[Task requirements]:
Which lines in the records below contain the word "pink"? Return each of them.

[Available data]:
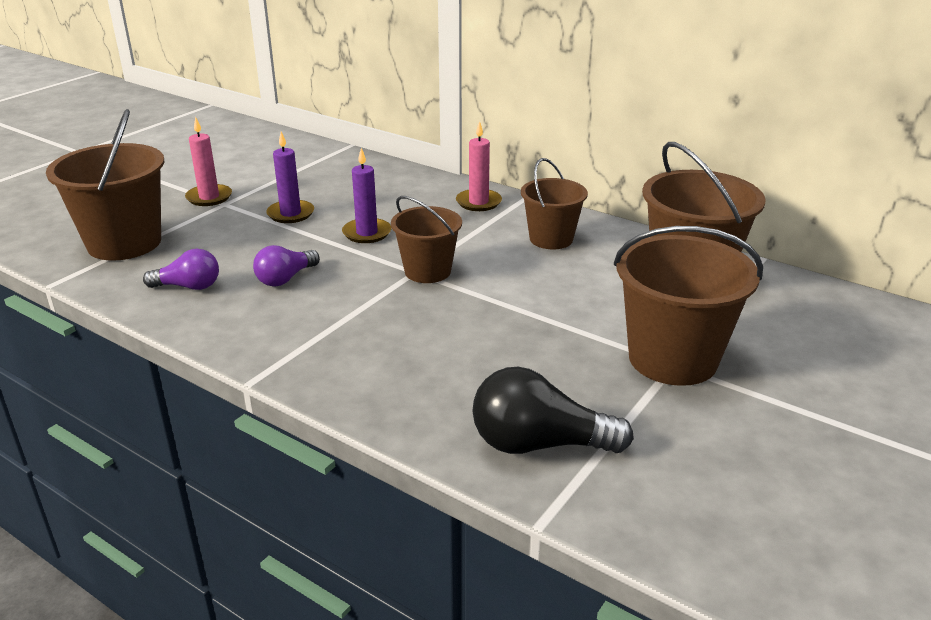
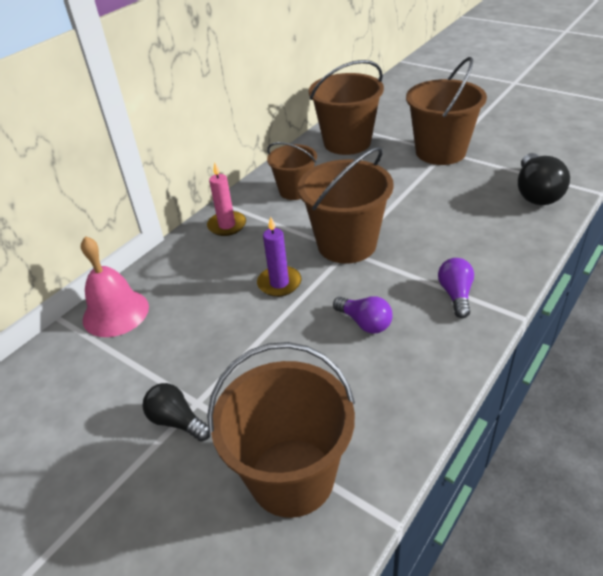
camera: 85 degrees left, 10 degrees up
purple light bulb [143,249,219,290] -> purple light bulb moved to [438,258,474,318]
pink candle [185,117,232,206] -> black light bulb [143,383,210,441]
purple candle [266,131,314,223] -> none
brown bucket [391,196,462,283] -> brown bucket [298,146,394,264], size x1.62
none -> pink bell [81,236,149,337]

[Output]:
pink candle [185,117,232,206] -> black light bulb [143,383,210,441]
none -> pink bell [81,236,149,337]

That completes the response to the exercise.